** begin **

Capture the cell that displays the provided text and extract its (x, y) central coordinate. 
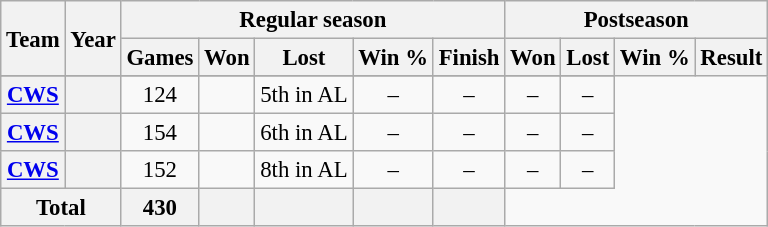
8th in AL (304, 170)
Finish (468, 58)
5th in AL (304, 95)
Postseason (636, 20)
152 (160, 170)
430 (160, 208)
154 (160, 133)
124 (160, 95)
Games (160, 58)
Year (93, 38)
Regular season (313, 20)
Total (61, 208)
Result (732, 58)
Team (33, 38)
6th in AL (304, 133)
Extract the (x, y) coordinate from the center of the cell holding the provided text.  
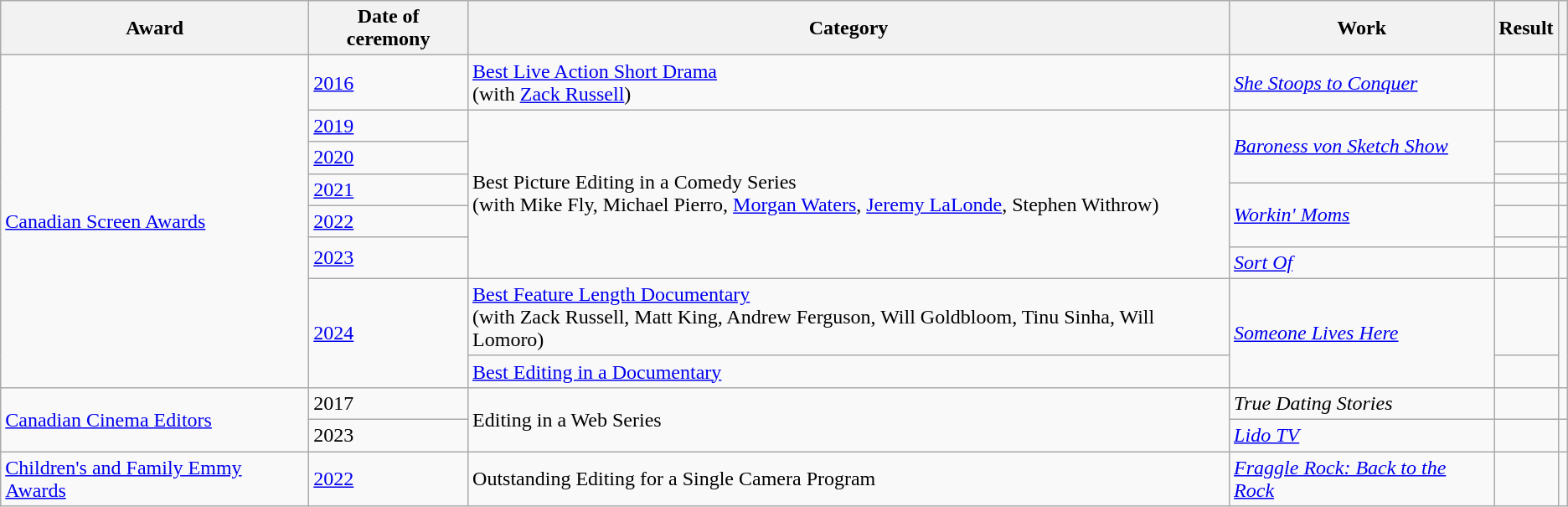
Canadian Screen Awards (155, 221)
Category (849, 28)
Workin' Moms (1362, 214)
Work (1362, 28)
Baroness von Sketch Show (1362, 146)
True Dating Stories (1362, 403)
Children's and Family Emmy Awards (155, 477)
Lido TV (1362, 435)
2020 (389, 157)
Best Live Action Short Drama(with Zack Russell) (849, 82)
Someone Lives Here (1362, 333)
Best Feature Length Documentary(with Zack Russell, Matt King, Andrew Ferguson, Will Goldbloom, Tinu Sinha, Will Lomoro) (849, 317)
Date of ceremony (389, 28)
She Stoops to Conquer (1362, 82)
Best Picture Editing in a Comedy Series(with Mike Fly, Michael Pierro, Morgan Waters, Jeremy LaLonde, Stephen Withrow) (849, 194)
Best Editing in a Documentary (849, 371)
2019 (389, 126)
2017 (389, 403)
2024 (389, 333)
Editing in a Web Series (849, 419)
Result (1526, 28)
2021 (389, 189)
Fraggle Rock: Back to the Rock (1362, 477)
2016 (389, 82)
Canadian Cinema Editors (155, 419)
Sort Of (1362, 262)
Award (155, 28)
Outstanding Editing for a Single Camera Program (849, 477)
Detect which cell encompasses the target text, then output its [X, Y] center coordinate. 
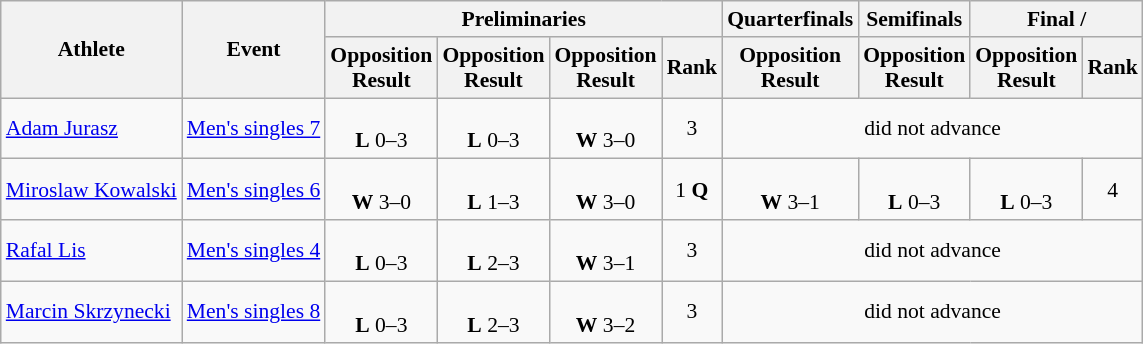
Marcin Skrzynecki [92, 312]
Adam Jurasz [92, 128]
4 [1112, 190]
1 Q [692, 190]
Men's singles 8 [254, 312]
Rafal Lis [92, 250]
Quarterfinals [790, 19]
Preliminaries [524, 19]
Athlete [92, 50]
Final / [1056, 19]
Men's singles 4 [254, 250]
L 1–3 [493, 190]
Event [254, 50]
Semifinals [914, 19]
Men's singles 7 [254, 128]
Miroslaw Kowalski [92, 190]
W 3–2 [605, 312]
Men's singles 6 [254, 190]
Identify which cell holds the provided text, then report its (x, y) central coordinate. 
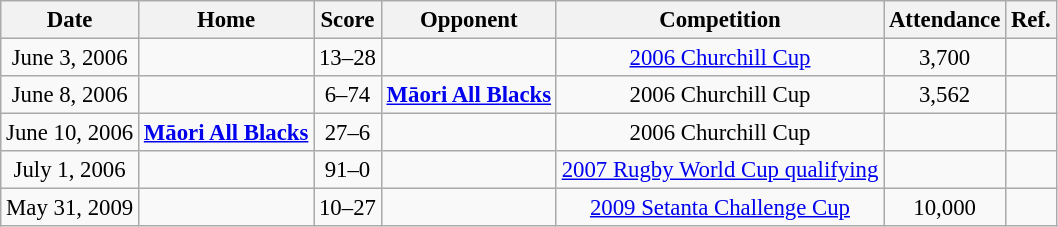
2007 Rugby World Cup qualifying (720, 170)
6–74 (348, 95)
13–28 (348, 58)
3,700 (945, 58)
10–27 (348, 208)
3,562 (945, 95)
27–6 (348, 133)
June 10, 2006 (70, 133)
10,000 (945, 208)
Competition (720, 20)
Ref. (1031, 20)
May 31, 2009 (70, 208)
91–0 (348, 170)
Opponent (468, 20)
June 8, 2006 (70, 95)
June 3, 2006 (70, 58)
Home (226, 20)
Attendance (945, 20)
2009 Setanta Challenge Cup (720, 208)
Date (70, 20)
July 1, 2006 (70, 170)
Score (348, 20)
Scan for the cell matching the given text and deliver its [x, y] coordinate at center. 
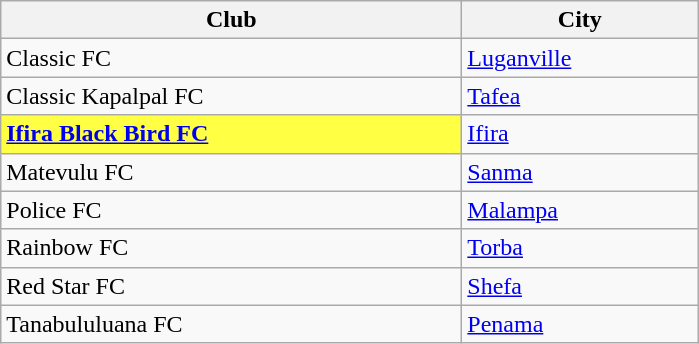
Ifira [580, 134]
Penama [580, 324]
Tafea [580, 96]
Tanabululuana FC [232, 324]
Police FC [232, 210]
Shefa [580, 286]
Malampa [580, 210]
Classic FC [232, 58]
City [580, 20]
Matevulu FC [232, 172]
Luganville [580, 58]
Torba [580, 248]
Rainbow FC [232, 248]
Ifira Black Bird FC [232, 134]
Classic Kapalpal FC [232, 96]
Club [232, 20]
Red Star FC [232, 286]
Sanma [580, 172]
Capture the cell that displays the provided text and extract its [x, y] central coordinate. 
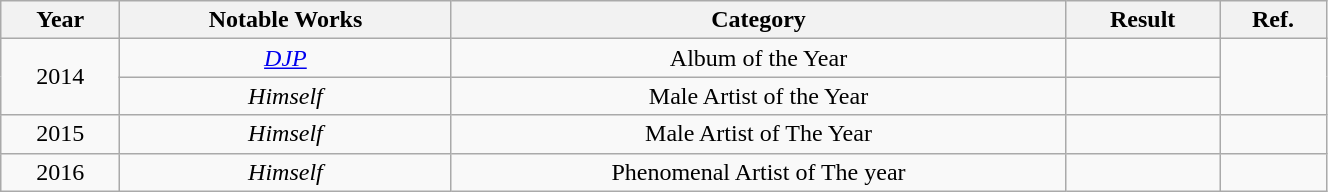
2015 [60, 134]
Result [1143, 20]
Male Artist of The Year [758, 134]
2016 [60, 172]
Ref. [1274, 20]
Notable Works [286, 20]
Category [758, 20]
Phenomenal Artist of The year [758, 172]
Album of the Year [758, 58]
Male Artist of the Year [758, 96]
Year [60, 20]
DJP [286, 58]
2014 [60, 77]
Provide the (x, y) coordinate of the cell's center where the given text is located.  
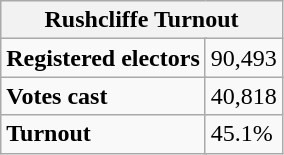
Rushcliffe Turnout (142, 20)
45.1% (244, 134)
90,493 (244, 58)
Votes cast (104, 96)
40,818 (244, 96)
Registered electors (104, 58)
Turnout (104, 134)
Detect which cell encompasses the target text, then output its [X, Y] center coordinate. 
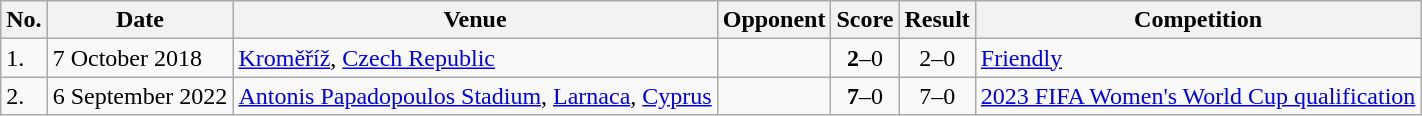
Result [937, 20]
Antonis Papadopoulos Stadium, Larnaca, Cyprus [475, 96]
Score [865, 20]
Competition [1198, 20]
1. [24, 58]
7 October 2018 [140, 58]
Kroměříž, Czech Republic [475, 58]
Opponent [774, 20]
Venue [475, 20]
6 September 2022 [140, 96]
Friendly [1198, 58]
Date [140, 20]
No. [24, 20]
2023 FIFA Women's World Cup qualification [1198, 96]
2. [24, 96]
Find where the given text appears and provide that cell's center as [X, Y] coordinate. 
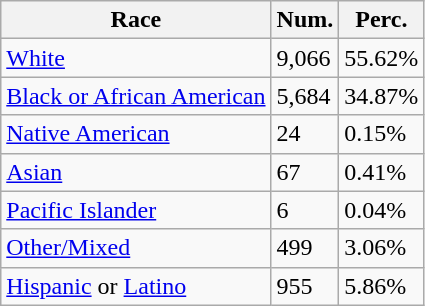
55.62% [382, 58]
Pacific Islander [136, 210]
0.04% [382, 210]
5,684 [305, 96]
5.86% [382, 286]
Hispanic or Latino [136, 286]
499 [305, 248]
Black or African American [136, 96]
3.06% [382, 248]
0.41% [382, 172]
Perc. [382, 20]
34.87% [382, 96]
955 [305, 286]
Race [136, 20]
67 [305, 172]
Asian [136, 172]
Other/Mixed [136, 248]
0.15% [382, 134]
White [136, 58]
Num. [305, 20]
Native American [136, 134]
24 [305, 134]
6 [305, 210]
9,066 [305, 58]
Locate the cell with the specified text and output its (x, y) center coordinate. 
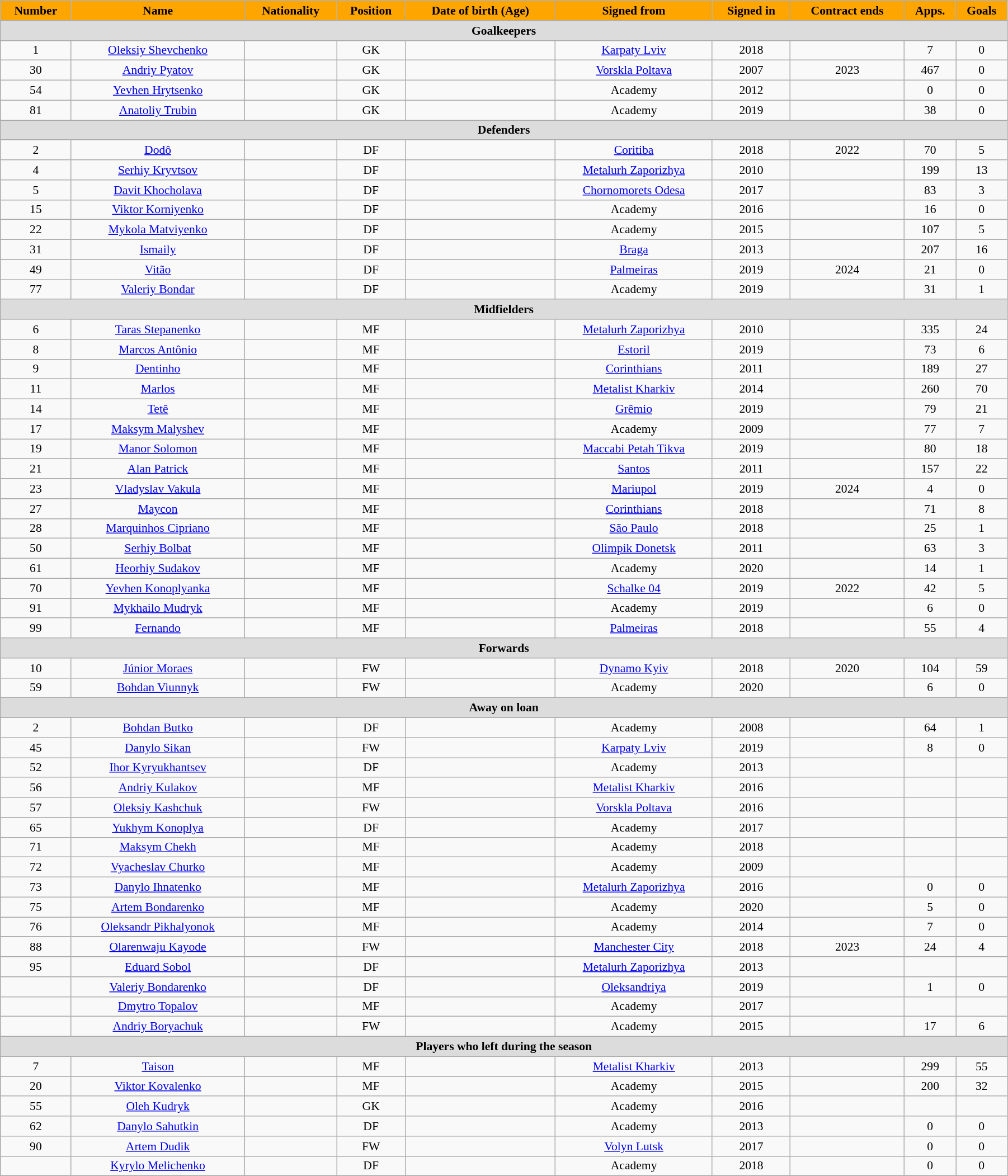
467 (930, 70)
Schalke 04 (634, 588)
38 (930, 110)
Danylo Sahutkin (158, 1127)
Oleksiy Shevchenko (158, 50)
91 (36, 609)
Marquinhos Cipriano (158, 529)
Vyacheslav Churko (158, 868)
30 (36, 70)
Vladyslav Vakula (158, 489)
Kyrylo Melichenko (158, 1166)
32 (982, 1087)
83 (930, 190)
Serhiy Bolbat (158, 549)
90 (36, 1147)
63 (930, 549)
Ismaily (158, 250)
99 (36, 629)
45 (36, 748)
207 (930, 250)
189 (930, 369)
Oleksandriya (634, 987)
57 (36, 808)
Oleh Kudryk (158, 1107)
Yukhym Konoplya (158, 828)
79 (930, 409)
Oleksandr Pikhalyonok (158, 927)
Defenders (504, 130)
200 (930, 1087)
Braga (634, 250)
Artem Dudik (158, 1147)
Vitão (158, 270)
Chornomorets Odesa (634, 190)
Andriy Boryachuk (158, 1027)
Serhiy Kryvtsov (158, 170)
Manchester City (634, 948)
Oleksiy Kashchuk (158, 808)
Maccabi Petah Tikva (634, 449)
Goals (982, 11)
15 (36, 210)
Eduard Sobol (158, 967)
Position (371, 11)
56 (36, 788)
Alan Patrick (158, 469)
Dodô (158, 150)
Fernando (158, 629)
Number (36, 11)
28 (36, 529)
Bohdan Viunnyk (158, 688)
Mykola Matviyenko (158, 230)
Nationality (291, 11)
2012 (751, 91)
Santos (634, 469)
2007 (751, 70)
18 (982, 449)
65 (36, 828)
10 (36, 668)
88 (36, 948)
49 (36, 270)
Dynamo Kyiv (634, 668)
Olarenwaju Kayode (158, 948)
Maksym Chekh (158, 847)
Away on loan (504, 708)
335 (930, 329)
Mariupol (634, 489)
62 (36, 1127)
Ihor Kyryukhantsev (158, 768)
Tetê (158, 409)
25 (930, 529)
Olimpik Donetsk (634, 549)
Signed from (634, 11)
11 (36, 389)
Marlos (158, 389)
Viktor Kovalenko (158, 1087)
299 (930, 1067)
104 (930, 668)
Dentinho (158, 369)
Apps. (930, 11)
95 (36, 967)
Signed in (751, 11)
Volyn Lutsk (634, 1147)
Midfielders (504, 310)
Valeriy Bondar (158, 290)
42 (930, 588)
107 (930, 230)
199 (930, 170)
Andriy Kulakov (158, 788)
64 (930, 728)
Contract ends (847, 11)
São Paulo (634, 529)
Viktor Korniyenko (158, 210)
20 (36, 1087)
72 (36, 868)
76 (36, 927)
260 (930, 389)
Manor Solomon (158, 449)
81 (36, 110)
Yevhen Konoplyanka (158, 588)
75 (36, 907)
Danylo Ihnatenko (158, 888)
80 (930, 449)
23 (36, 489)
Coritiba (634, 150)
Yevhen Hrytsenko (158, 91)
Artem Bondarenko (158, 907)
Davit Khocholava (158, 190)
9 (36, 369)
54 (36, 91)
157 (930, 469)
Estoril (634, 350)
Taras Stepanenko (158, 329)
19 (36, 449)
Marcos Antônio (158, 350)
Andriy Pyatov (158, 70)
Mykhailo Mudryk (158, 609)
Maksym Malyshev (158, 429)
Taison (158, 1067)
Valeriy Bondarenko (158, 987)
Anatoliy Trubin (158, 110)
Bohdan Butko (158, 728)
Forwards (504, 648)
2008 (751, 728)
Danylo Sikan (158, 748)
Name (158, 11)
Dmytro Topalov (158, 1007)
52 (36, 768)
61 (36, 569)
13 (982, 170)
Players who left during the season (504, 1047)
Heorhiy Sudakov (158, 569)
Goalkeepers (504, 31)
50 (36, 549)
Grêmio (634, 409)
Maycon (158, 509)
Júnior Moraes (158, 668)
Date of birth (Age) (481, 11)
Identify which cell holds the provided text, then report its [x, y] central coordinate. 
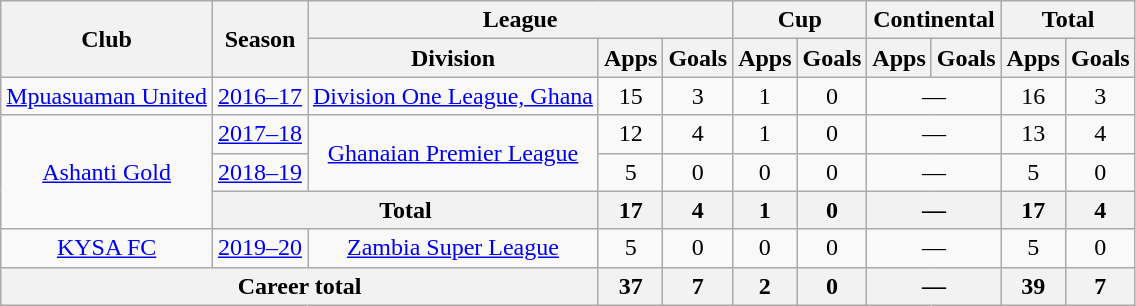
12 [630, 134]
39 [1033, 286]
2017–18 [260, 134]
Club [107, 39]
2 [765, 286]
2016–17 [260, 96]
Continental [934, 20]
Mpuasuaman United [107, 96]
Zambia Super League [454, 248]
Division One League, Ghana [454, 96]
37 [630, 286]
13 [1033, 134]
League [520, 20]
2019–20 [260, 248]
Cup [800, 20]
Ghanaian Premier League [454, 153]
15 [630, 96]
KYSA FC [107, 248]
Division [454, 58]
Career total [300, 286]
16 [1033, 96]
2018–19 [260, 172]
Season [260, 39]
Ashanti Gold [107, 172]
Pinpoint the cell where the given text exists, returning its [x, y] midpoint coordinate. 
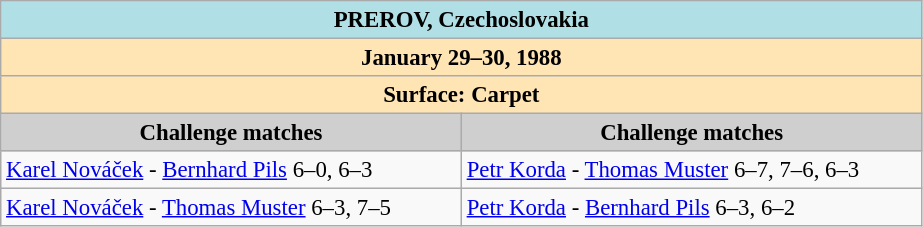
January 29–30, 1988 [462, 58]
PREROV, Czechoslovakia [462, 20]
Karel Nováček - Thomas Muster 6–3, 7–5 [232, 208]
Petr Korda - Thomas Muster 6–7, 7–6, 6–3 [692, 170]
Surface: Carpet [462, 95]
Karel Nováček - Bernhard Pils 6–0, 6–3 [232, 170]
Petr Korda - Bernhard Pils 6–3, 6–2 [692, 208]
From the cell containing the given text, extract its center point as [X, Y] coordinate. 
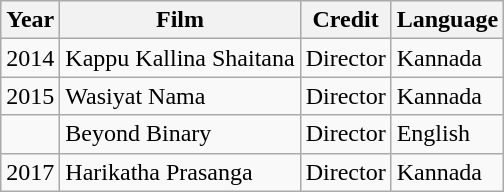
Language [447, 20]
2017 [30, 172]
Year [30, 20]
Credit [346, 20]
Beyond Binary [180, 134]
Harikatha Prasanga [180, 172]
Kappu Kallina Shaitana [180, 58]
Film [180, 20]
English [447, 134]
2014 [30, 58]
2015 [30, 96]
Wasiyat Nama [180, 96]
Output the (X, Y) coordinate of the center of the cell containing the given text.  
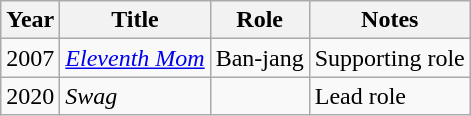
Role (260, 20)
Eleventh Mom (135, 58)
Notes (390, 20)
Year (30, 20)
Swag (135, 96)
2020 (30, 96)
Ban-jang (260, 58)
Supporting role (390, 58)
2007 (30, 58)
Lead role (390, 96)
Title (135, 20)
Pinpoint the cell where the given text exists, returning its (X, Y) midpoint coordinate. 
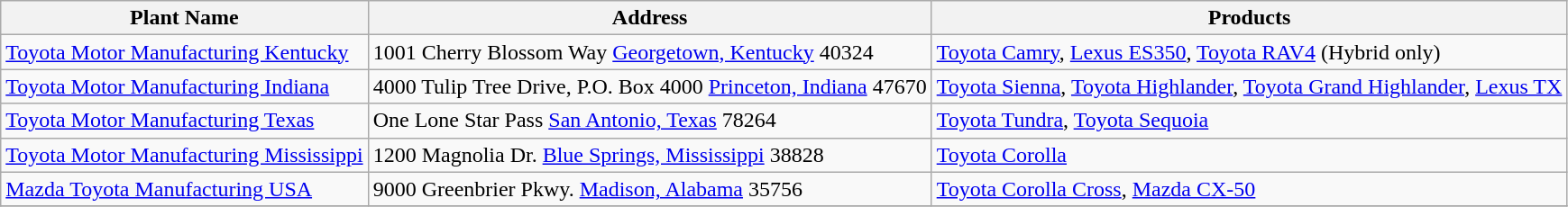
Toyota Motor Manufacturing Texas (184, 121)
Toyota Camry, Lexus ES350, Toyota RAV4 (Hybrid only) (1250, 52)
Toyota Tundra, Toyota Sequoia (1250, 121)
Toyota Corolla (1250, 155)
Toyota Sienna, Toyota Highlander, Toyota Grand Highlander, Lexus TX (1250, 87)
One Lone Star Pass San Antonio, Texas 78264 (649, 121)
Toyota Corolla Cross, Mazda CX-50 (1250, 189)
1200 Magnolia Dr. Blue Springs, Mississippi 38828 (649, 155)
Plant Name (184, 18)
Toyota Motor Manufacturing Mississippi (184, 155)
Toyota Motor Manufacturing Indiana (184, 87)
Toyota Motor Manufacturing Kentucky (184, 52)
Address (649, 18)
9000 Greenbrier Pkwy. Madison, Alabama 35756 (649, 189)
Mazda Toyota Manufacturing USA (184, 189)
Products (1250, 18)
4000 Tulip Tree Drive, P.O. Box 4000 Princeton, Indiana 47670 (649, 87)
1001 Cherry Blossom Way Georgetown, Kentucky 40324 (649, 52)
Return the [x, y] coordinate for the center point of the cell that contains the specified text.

** end **

# Stated exercise
Arrange the listing above as a Markdown table with the columns Row and Line. Begin at the line that contains "January 29–30, 1988 [462, 58]" and stop after the line that contains "Output the (X, Y)". Skip blank lines and leave the pictures out.

# Task output
| Row | Line |
|---|---|
| 1 | January 29–30, 1988 [462, 58] |
| 2 | PREROV, Czechoslovakia [462, 20] |
| 3 | Karel Nováček - Thomas Muster 6–3, 7–5 [232, 208] |
| 4 | Petr Korda - Thomas Muster 6–7, 7–6, 6–3 [692, 170] |
| 5 | Surface: Carpet [462, 95] |
| 6 | Karel Nováček - Bernhard Pils 6–0, 6–3 [232, 170] |
| 7 | Petr Korda - Bernhard Pils 6–3, 6–2 [692, 208] |
| 8 | From the cell containing the given text, extract its center point as [X, Y] coordinate.  |
| 9 | Language [447, 20] |
| 10 | 2017 [30, 172] |
| 11 | Year [30, 20] |
| 12 | Credit [346, 20] |
| 13 | Beyond Binary [180, 134] |
| 14 | Harikatha Prasanga [180, 172] |
| 15 | Kappu Kallina Shaitana [180, 58] |
| 16 | Film [180, 20] |
| 17 | English [447, 134] |
| 18 | 2014 [30, 58] |
| 19 | 2015 [30, 96] |
| 20 | Wasiyat Nama [180, 96] |
| 21 | Output the (X, Y) coordinate of the center of the cell containing the given text.   |